Collect all lines from the listing that include the string "OLED".

START Data shown

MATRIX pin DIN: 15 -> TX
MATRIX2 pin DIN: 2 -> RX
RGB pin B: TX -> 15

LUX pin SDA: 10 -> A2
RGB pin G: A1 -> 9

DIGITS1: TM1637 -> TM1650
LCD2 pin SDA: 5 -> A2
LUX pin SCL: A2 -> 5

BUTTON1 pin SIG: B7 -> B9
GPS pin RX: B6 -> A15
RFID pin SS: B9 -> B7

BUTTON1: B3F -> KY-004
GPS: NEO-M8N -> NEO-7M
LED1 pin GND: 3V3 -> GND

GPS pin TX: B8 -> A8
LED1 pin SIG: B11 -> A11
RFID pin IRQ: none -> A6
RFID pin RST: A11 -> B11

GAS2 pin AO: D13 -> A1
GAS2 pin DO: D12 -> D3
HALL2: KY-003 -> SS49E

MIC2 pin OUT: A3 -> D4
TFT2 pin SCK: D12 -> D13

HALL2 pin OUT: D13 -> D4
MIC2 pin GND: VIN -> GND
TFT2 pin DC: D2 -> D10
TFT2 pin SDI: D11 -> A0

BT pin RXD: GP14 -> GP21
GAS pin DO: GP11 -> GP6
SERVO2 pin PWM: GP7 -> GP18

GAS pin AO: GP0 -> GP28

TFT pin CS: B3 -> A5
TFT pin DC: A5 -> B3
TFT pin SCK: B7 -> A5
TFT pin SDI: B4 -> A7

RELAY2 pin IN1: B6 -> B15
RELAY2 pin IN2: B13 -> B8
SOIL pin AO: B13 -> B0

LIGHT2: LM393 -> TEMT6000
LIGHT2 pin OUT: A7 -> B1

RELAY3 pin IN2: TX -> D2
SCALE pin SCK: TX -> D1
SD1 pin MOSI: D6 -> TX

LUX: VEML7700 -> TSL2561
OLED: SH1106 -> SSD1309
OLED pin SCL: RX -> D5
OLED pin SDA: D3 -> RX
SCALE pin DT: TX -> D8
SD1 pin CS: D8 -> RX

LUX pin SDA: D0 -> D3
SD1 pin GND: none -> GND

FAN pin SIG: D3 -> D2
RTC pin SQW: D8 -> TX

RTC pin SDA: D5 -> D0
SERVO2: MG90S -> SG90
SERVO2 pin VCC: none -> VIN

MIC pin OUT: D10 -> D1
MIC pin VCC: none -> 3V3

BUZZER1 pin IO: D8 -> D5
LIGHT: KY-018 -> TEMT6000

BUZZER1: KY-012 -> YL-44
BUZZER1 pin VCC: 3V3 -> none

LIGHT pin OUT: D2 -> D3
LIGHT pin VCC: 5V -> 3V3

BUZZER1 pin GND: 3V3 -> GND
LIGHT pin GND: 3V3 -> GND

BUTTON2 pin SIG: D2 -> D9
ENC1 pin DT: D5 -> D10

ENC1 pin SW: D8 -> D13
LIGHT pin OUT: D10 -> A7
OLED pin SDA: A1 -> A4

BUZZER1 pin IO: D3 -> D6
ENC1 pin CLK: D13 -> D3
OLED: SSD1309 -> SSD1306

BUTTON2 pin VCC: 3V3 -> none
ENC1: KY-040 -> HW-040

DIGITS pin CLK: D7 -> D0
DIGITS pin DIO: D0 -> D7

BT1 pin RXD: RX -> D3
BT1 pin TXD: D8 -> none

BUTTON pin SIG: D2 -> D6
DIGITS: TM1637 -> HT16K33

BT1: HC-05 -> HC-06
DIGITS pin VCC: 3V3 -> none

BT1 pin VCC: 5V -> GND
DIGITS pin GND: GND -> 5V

END Data shown

— Exercise solution —
OLED: SH1106 -> SSD1309
OLED pin SCL: RX -> D5
OLED pin SDA: D3 -> RX
OLED pin SDA: A1 -> A4
OLED: SSD1309 -> SSD1306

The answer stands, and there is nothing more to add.